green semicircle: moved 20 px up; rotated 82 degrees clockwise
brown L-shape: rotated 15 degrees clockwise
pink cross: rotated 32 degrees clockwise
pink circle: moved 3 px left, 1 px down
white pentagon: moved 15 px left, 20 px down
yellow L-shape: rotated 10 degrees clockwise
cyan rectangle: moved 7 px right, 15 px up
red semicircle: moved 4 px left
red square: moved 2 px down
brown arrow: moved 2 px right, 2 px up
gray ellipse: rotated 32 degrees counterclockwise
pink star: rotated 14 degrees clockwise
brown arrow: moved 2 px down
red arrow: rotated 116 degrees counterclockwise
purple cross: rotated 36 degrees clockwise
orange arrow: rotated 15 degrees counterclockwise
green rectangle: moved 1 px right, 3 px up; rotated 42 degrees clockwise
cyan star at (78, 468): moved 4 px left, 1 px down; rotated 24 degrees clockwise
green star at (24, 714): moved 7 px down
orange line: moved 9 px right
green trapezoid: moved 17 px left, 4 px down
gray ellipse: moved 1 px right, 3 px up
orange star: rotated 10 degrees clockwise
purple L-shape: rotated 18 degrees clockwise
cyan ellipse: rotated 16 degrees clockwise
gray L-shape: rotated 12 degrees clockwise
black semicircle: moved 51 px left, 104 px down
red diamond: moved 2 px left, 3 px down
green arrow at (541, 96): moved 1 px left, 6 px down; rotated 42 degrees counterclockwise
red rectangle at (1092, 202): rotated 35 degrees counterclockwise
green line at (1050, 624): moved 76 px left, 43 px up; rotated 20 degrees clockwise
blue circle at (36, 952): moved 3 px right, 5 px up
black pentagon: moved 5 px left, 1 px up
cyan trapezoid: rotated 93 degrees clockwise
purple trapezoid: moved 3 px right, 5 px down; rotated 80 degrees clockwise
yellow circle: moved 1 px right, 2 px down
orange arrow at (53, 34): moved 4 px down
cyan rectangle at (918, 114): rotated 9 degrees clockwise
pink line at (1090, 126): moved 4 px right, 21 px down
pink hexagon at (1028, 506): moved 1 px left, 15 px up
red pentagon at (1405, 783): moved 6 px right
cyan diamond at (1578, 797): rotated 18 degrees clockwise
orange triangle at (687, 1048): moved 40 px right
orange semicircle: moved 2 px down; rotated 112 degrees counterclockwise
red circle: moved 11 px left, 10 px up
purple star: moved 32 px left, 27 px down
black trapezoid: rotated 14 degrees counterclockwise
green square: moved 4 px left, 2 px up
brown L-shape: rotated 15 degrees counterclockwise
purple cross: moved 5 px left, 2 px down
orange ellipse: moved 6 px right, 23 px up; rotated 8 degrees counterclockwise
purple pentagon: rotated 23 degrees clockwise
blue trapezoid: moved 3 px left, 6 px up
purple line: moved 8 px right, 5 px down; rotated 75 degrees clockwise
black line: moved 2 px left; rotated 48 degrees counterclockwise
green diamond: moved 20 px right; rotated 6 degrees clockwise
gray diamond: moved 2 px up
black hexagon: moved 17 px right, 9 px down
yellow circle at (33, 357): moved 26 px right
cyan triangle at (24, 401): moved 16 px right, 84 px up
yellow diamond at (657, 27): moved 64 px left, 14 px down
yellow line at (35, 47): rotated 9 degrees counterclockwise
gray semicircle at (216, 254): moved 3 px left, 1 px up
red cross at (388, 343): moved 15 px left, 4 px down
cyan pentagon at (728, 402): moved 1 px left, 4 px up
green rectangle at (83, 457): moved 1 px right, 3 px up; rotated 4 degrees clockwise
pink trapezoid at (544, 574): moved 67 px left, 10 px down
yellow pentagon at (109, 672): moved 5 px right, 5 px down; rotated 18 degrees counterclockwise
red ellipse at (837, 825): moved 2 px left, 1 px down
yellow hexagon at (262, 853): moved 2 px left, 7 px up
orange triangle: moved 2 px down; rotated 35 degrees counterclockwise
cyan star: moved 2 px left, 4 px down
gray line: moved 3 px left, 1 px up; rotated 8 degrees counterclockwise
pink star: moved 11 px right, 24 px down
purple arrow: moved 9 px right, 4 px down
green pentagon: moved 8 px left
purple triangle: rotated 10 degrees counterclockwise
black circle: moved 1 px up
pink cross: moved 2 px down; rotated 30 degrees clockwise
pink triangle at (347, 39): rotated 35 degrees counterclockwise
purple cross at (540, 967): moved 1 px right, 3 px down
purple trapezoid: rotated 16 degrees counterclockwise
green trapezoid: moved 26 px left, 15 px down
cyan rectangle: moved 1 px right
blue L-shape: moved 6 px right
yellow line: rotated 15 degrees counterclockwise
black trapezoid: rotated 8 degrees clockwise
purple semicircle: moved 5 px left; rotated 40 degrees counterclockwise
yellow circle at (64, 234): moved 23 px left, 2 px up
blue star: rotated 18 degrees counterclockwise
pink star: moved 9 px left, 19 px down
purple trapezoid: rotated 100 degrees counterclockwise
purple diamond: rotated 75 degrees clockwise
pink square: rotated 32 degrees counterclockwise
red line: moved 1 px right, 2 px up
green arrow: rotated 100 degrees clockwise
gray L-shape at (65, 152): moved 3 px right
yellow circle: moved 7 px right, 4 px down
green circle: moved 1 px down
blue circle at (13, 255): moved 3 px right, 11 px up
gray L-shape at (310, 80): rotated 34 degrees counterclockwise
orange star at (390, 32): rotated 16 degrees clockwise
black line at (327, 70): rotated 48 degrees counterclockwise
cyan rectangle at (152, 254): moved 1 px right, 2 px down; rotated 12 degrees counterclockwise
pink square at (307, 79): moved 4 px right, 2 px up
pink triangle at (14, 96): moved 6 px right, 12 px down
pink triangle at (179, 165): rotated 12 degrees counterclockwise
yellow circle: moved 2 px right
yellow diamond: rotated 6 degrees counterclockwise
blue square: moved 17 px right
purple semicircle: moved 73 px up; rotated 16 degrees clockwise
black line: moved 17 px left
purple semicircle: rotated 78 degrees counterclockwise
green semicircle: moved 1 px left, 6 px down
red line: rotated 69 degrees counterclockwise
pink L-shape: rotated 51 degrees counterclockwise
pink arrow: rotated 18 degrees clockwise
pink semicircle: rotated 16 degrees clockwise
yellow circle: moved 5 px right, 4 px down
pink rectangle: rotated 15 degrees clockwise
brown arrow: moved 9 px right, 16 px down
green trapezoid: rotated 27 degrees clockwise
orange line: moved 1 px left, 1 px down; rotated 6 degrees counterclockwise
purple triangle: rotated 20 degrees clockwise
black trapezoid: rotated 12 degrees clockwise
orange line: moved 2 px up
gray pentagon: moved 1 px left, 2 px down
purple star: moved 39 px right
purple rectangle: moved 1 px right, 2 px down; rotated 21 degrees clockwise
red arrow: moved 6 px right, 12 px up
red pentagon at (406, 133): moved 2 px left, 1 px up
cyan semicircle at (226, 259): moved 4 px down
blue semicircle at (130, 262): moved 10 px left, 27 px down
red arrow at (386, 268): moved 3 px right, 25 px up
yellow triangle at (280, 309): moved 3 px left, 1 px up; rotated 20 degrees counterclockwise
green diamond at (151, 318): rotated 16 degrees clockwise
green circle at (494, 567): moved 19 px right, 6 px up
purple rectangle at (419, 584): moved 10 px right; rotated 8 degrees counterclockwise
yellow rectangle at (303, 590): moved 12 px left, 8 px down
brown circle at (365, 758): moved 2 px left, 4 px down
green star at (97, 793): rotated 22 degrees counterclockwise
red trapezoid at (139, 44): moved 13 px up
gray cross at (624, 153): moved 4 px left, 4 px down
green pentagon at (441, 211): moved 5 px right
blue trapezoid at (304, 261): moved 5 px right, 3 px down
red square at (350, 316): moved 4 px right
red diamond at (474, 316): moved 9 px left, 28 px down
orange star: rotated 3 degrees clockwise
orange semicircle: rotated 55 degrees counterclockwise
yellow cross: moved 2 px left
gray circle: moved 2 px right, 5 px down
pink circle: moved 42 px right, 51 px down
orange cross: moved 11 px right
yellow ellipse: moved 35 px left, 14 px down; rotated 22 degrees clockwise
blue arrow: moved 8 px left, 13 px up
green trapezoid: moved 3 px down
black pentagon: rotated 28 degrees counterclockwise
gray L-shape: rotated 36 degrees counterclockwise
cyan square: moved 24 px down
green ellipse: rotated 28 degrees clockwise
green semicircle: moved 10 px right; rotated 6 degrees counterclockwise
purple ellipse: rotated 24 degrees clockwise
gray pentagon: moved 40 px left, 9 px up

INSTRUCTIONS FOR THE TASK: Return the rows above unchanged, everything from the first row down to and including the one that contains "green square: moved 4 px left, 2 px up".

RESPONSE TO THE EXERCISE:
green semicircle: moved 20 px up; rotated 82 degrees clockwise
brown L-shape: rotated 15 degrees clockwise
pink cross: rotated 32 degrees clockwise
pink circle: moved 3 px left, 1 px down
white pentagon: moved 15 px left, 20 px down
yellow L-shape: rotated 10 degrees clockwise
cyan rectangle: moved 7 px right, 15 px up
red semicircle: moved 4 px left
red square: moved 2 px down
brown arrow: moved 2 px right, 2 px up
gray ellipse: rotated 32 degrees counterclockwise
pink star: rotated 14 degrees clockwise
brown arrow: moved 2 px down
red arrow: rotated 116 degrees counterclockwise
purple cross: rotated 36 degrees clockwise
orange arrow: rotated 15 degrees counterclockwise
green rectangle: moved 1 px right, 3 px up; rotated 42 degrees clockwise
cyan star at (78, 468): moved 4 px left, 1 px down; rotated 24 degrees clockwise
green star at (24, 714): moved 7 px down
orange line: moved 9 px right
green trapezoid: moved 17 px left, 4 px down
gray ellipse: moved 1 px right, 3 px up
orange star: rotated 10 degrees clockwise
purple L-shape: rotated 18 degrees clockwise
cyan ellipse: rotated 16 degrees clockwise
gray L-shape: rotated 12 degrees clockwise
black semicircle: moved 51 px left, 104 px down
red diamond: moved 2 px left, 3 px down
green arrow at (541, 96): moved 1 px left, 6 px down; rotated 42 degrees counterclockwise
red rectangle at (1092, 202): rotated 35 degrees counterclockwise
green line at (1050, 624): moved 76 px left, 43 px up; rotated 20 degrees clockwise
blue circle at (36, 952): moved 3 px right, 5 px up
black pentagon: moved 5 px left, 1 px up
cyan trapezoid: rotated 93 degrees clockwise
purple trapezoid: moved 3 px right, 5 px down; rotated 80 degrees clockwise
yellow circle: moved 1 px right, 2 px down
orange arrow at (53, 34): moved 4 px down
cyan rectangle at (918, 114): rotated 9 degrees clockwise
pink line at (1090, 126): moved 4 px right, 21 px down
pink hexagon at (1028, 506): moved 1 px left, 15 px up
red pentagon at (1405, 783): moved 6 px right
cyan diamond at (1578, 797): rotated 18 degrees clockwise
orange triangle at (687, 1048): moved 40 px right
orange semicircle: moved 2 px down; rotated 112 degrees counterclockwise
red circle: moved 11 px left, 10 px up
purple star: moved 32 px left, 27 px down
black trapezoid: rotated 14 degrees counterclockwise
green square: moved 4 px left, 2 px up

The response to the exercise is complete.